DATA IN THIS EXERCISE -
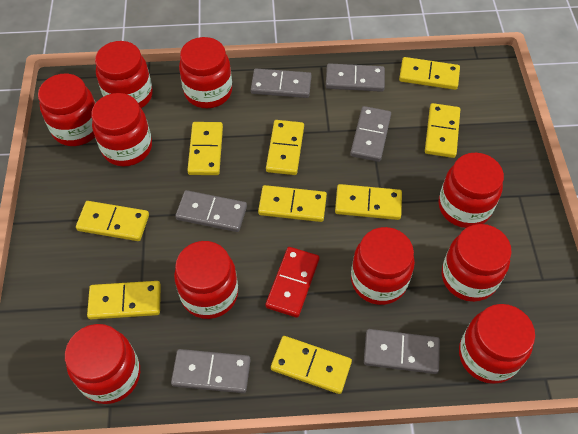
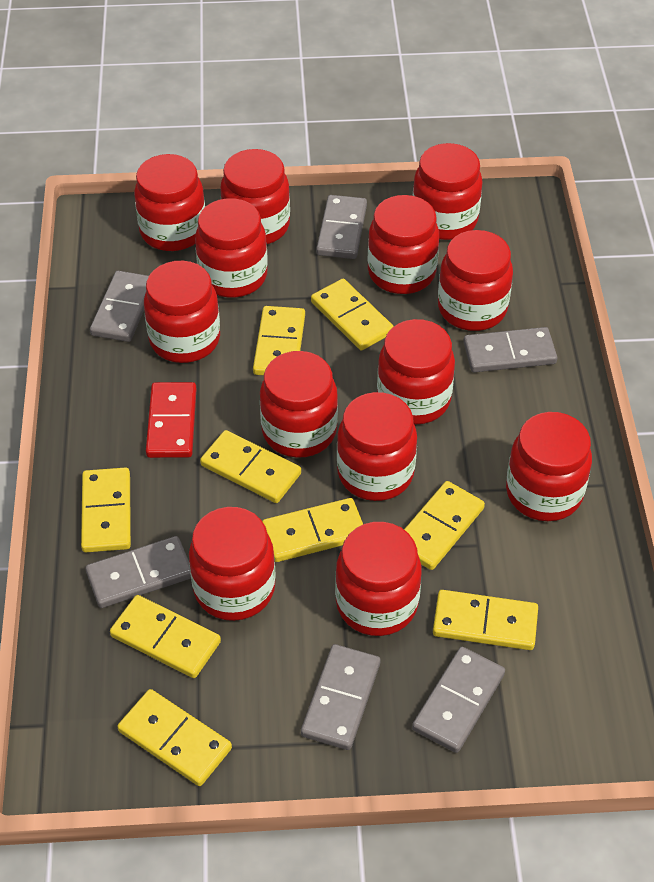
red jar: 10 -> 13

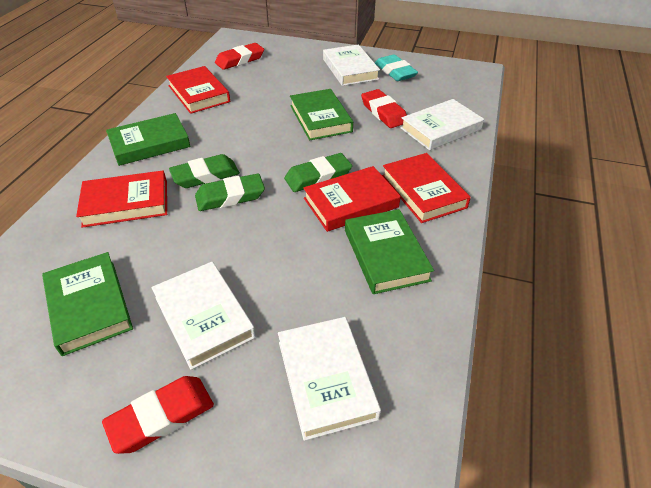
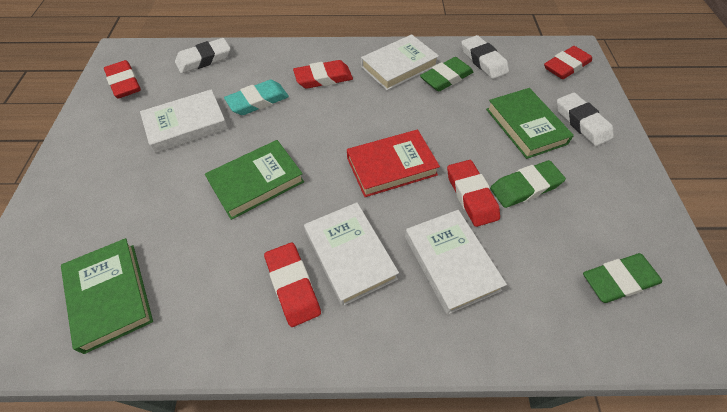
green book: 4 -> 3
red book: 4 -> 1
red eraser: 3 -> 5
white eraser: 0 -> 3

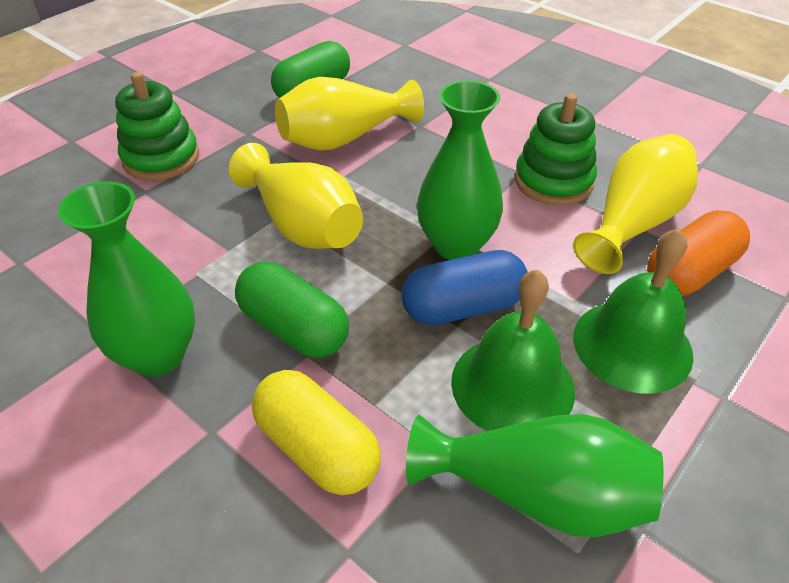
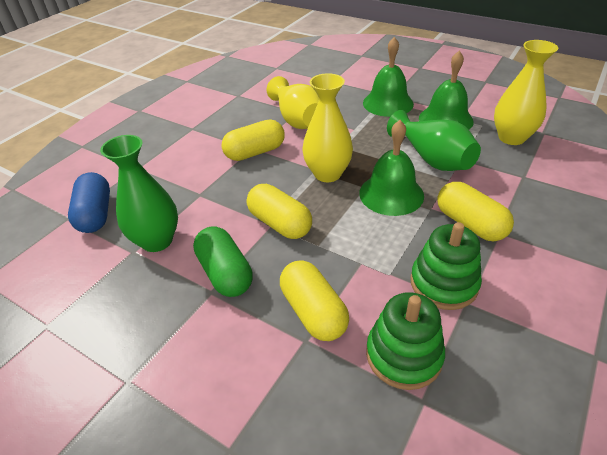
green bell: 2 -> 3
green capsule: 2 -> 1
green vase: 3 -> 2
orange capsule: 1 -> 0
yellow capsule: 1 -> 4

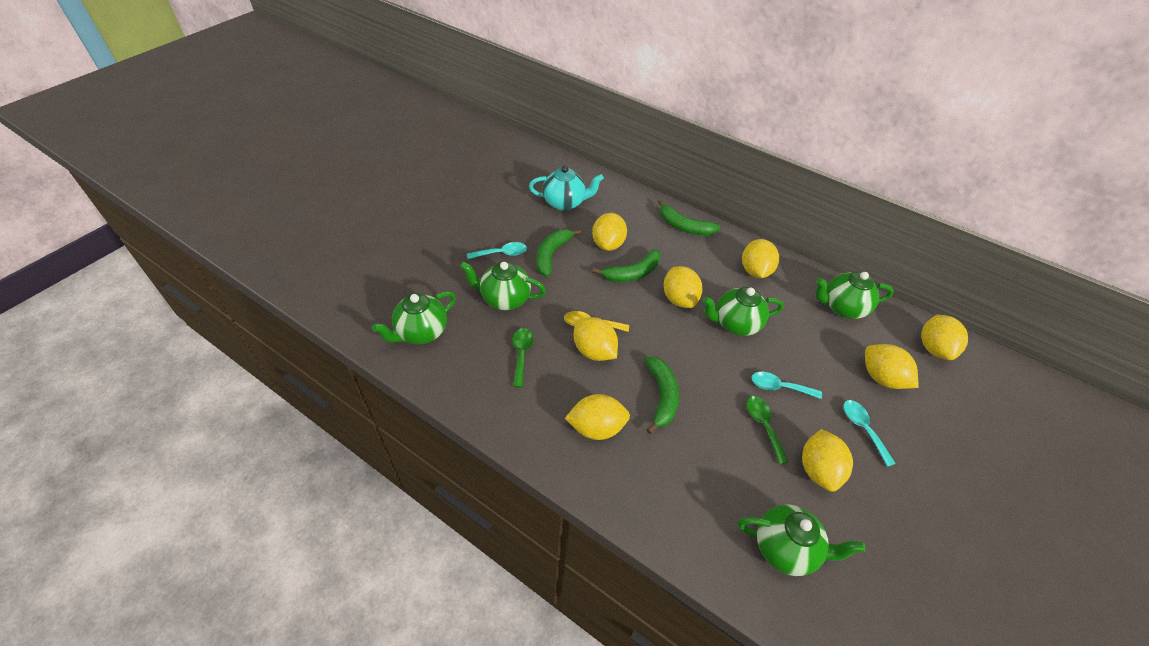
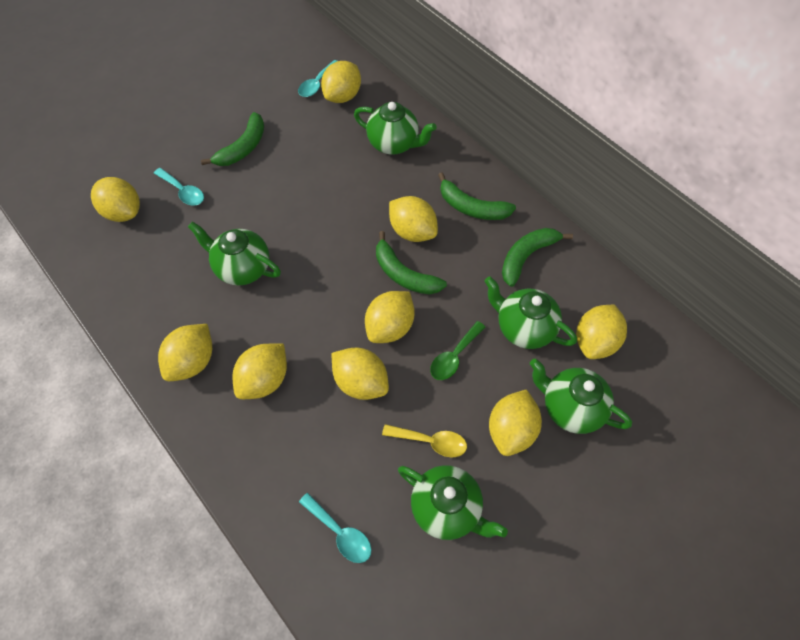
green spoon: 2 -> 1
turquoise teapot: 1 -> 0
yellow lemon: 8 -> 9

WHAT IS NEEDED - Word for word, print the material above, but without its pictures.

WRITTEN SOLUTION -
red jar: 10 -> 13

green book: 4 -> 3
red book: 4 -> 1
red eraser: 3 -> 5
white eraser: 0 -> 3

green bell: 2 -> 3
green capsule: 2 -> 1
green vase: 3 -> 2
orange capsule: 1 -> 0
yellow capsule: 1 -> 4

green spoon: 2 -> 1
turquoise teapot: 1 -> 0
yellow lemon: 8 -> 9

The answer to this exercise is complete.